++++ Given records
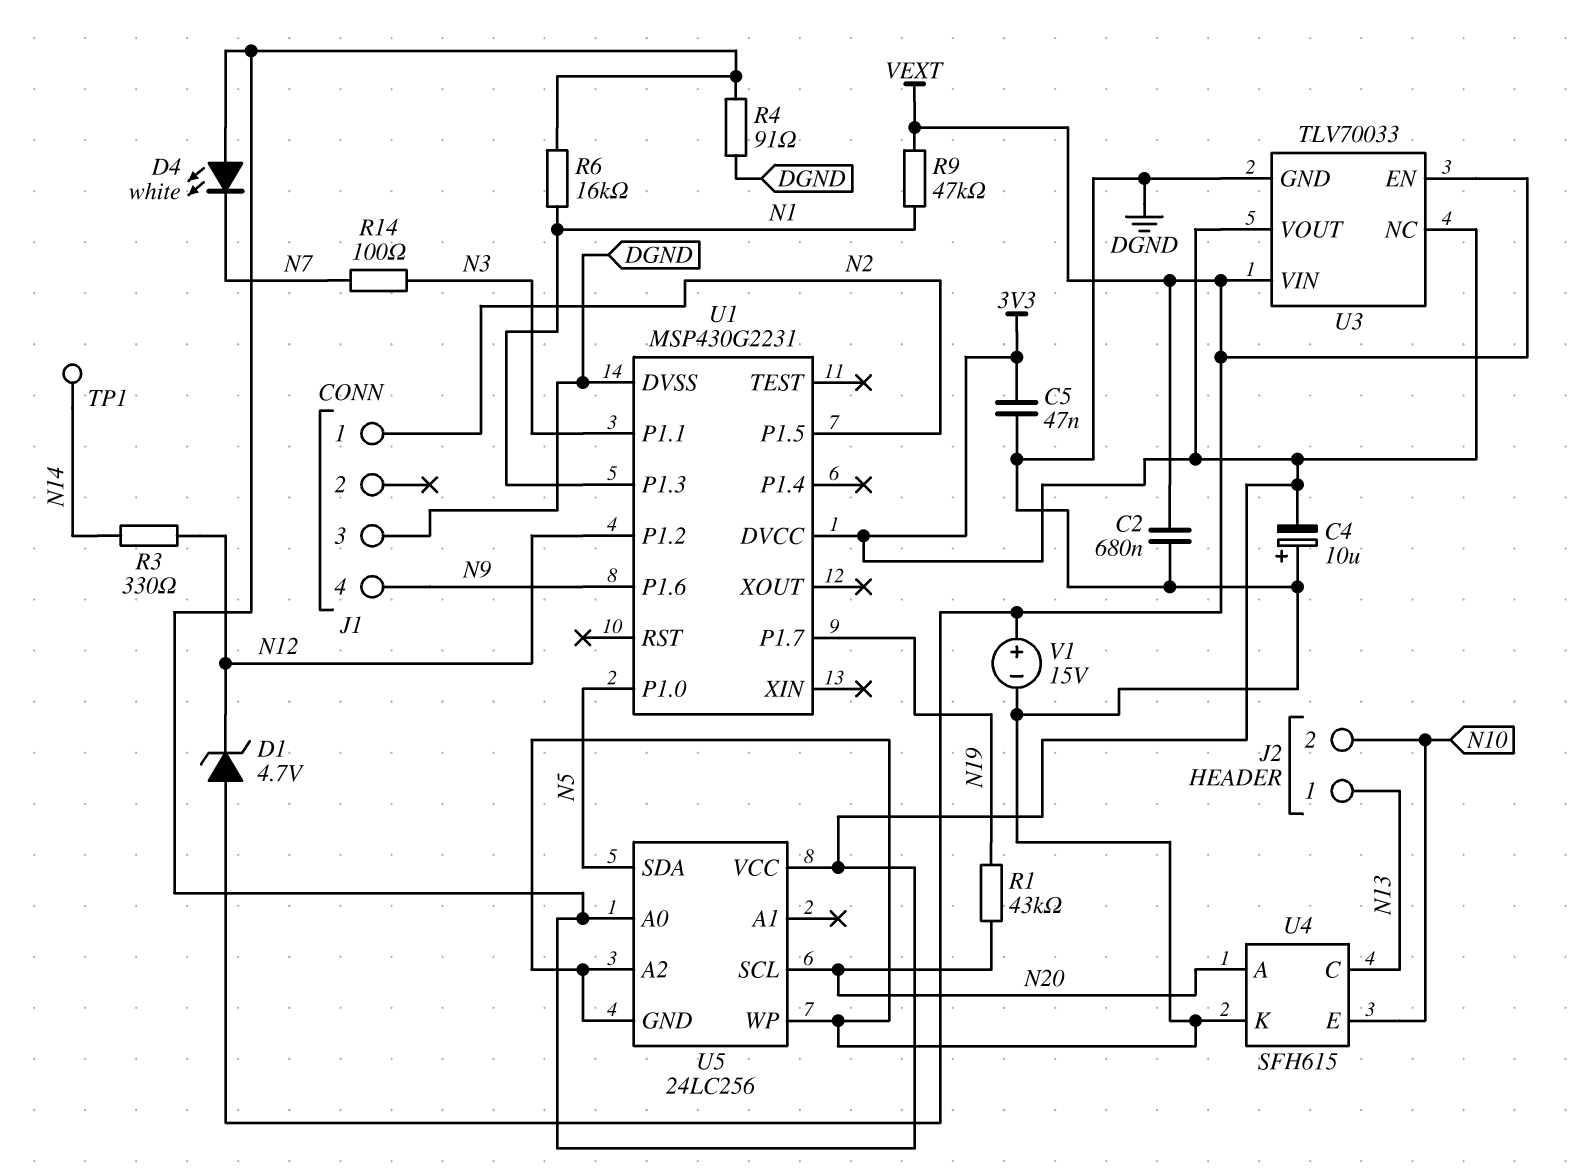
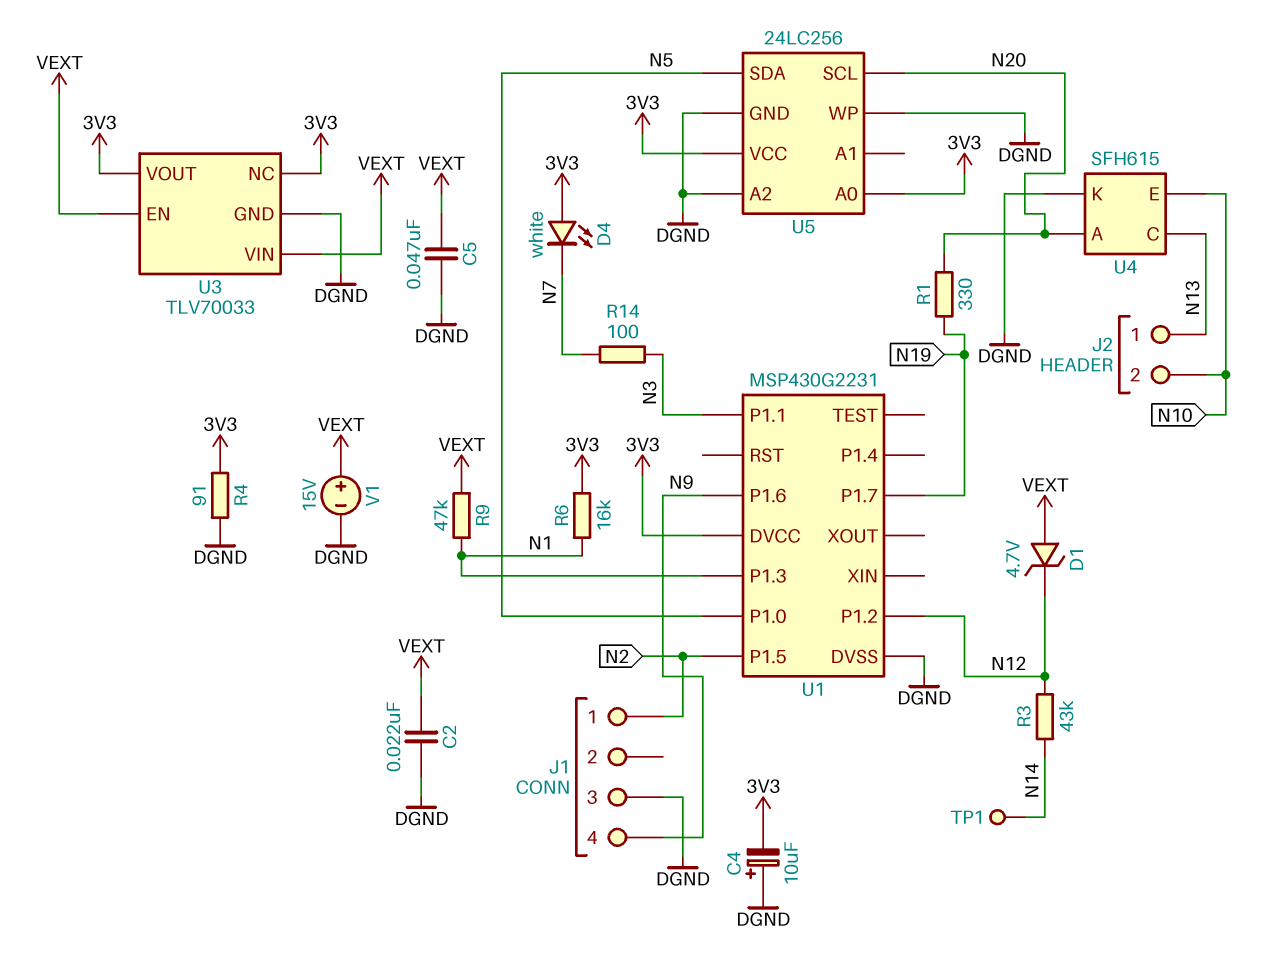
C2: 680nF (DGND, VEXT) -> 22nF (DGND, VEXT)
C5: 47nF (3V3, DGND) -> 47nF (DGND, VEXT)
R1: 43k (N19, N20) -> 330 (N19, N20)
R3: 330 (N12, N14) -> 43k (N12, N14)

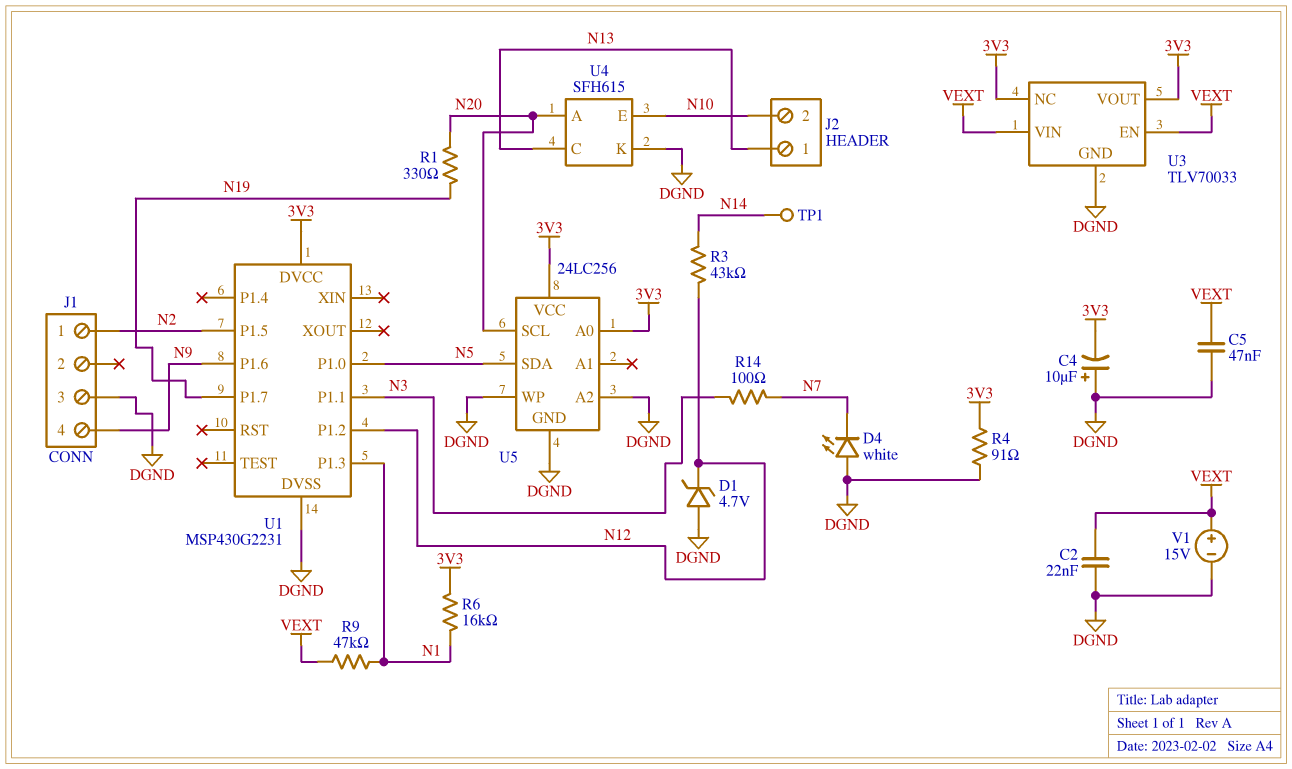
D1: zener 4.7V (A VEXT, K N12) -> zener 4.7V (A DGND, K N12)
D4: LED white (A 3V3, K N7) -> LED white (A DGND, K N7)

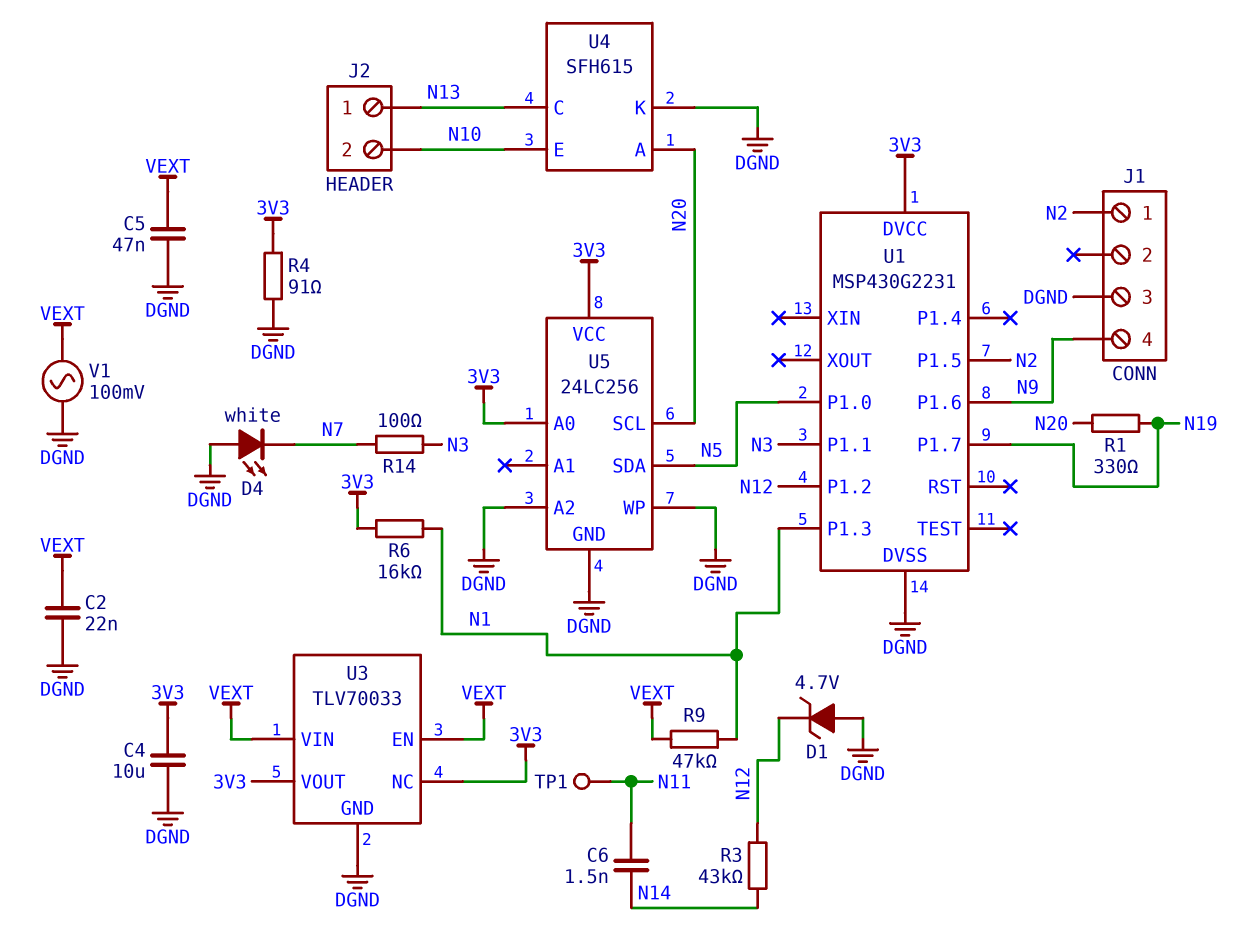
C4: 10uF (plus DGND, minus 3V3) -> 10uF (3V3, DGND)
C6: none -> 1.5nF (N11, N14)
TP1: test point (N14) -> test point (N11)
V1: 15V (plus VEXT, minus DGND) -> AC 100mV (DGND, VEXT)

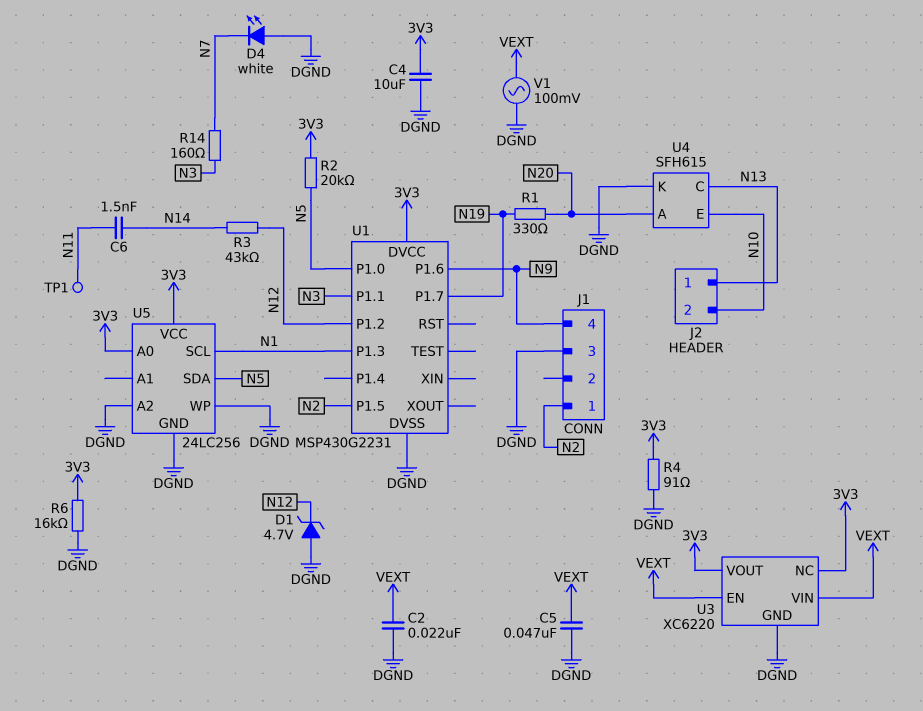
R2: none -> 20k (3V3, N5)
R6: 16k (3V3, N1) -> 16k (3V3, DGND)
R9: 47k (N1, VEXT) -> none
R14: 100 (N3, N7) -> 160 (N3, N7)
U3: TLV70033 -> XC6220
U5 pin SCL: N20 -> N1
++++++++
++++ Given records
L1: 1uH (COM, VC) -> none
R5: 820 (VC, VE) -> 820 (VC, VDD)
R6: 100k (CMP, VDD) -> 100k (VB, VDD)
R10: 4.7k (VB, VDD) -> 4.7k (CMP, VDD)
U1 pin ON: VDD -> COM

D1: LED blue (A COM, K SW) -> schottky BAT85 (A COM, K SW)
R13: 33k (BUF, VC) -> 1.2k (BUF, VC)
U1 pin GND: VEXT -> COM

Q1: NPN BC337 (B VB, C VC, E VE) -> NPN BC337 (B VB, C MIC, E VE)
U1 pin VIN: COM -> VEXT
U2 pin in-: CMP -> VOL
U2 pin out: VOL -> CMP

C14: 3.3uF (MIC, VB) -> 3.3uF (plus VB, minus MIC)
++++++++
Your task:
Go to the line with "R6: 16k (3V3, N1) -> 16k (3V3, DGND)" in the entries above and repeat every line from there through the line with "U5 pin SCL: N20 -> N1", exactly and with no other text.

Solution for this problem:
R6: 16k (3V3, N1) -> 16k (3V3, DGND)
R9: 47k (N1, VEXT) -> none
R14: 100 (N3, N7) -> 160 (N3, N7)
U3: TLV70033 -> XC6220
U5 pin SCL: N20 -> N1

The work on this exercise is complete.